* Instructions to follow
Restate word for word the lines from the one bearing "SONAR3 pin ECHO: 7 -> 15" through the end of the entries below, and leave every picture out.

* Available data
....

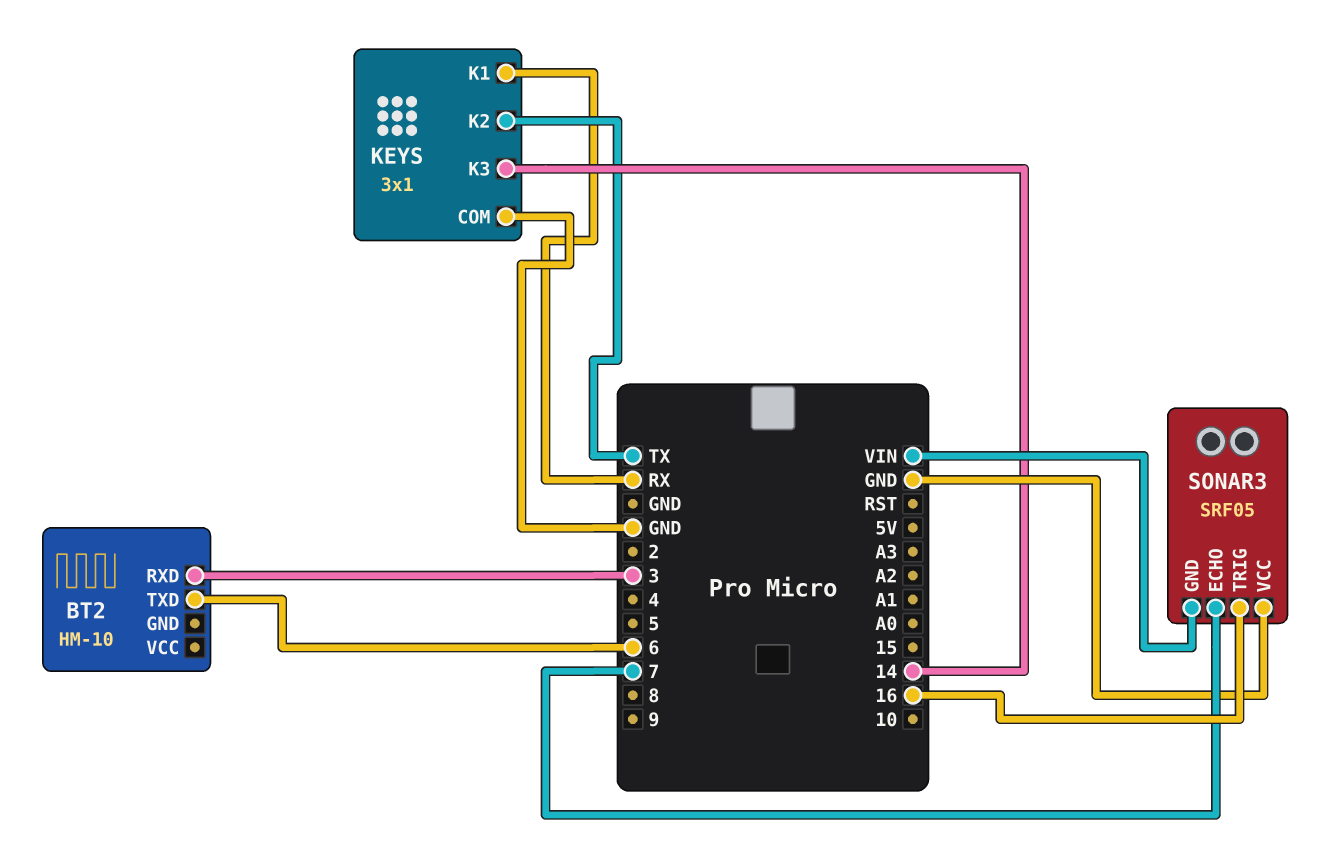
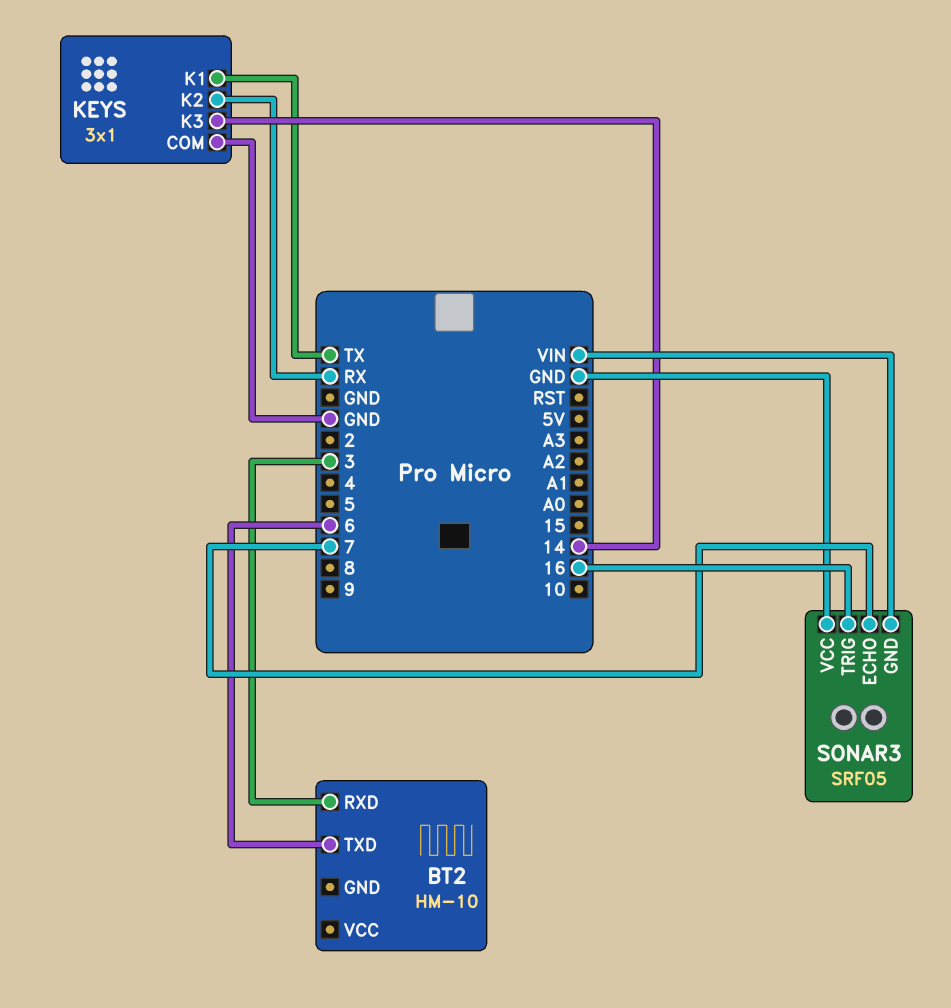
KEYS pin K1: RX -> TX
KEYS pin K2: TX -> RX

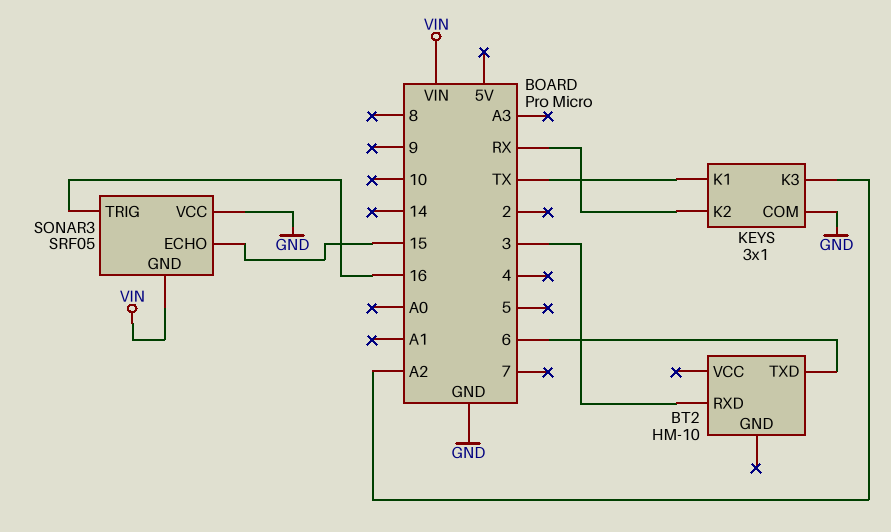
KEYS pin K3: 14 -> A2
SONAR3 pin ECHO: 7 -> 15

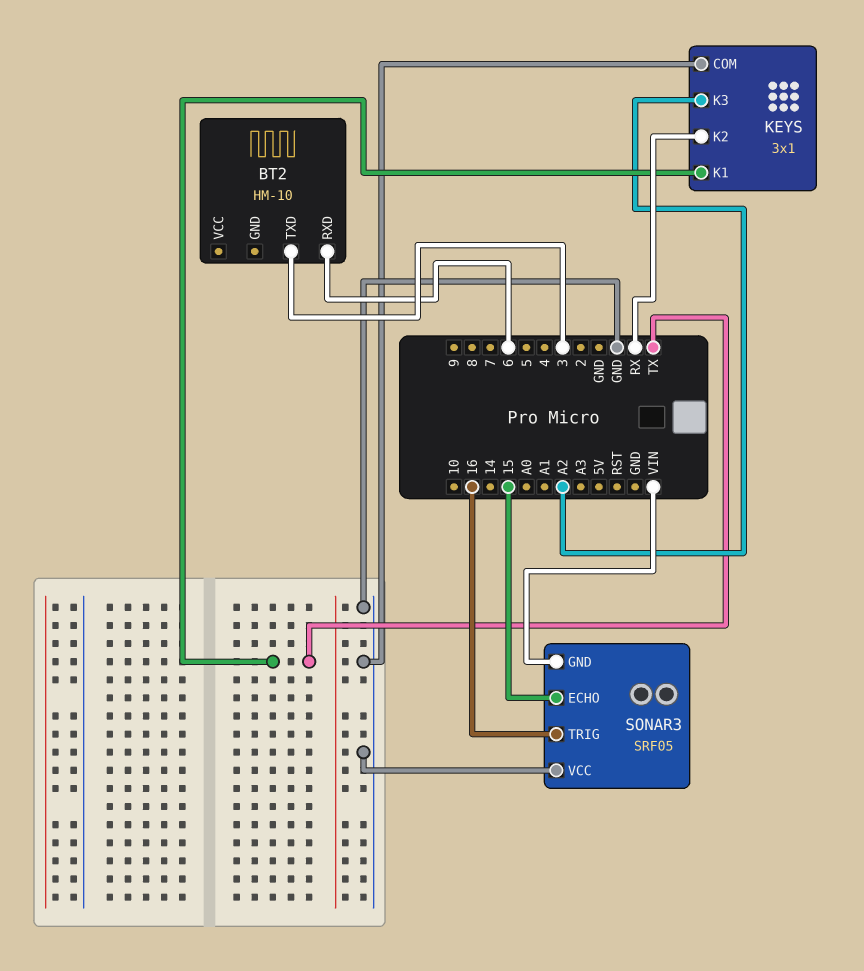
BT2 pin RXD: 3 -> 6
BT2 pin TXD: 6 -> 3

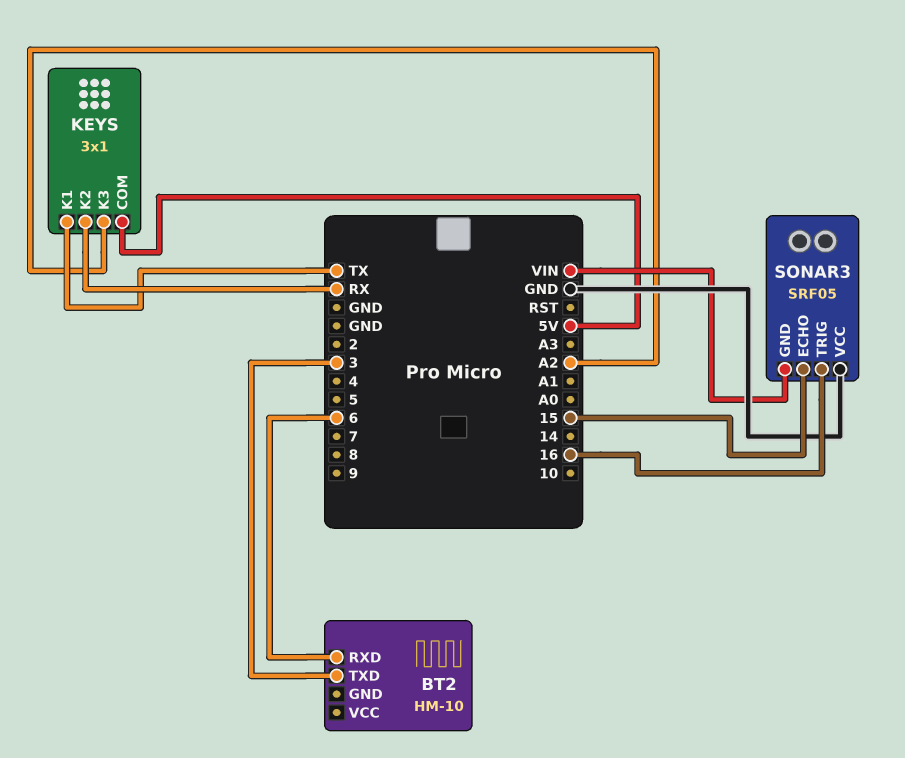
KEYS pin COM: GND -> 5V

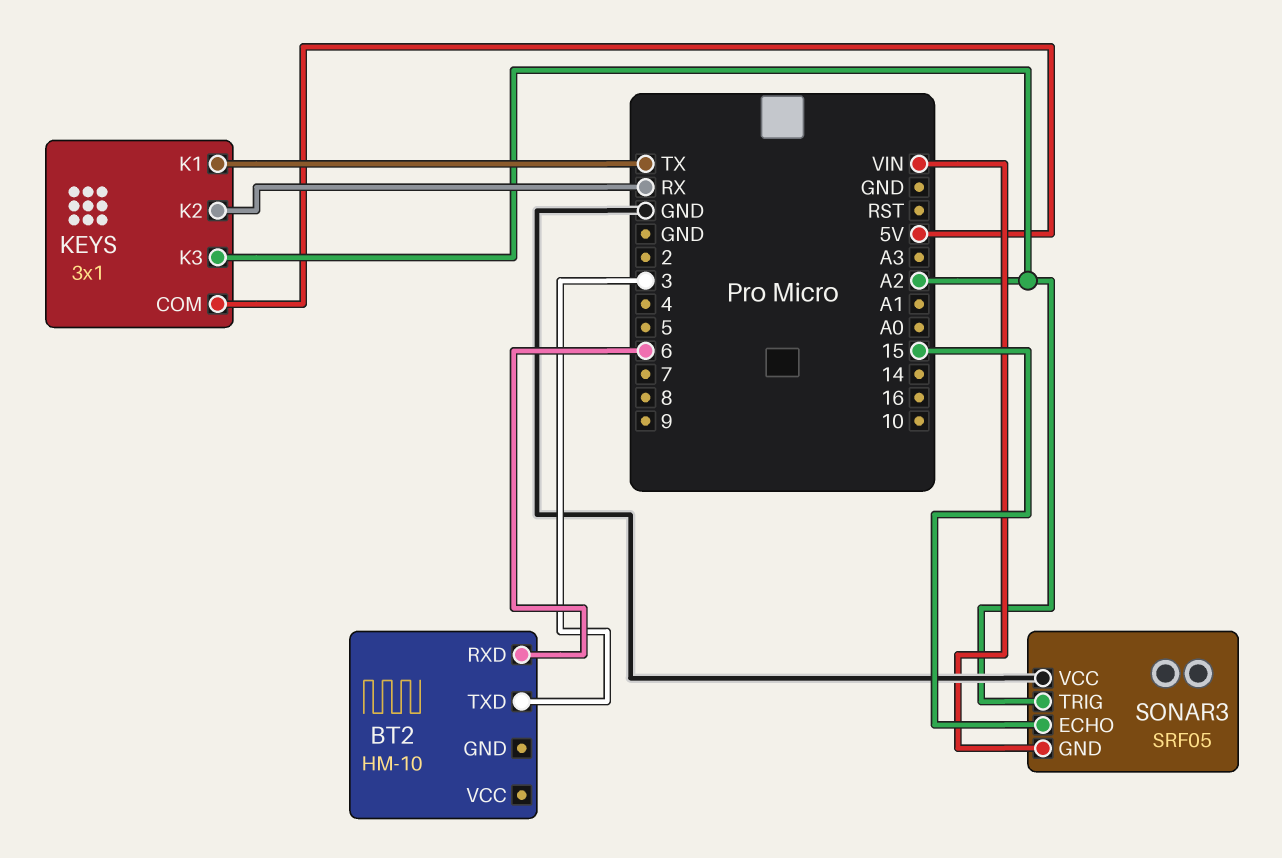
SONAR3 pin TRIG: 16 -> A2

....

* Exercise result
SONAR3 pin ECHO: 7 -> 15

BT2 pin RXD: 3 -> 6
BT2 pin TXD: 6 -> 3

KEYS pin COM: GND -> 5V

SONAR3 pin TRIG: 16 -> A2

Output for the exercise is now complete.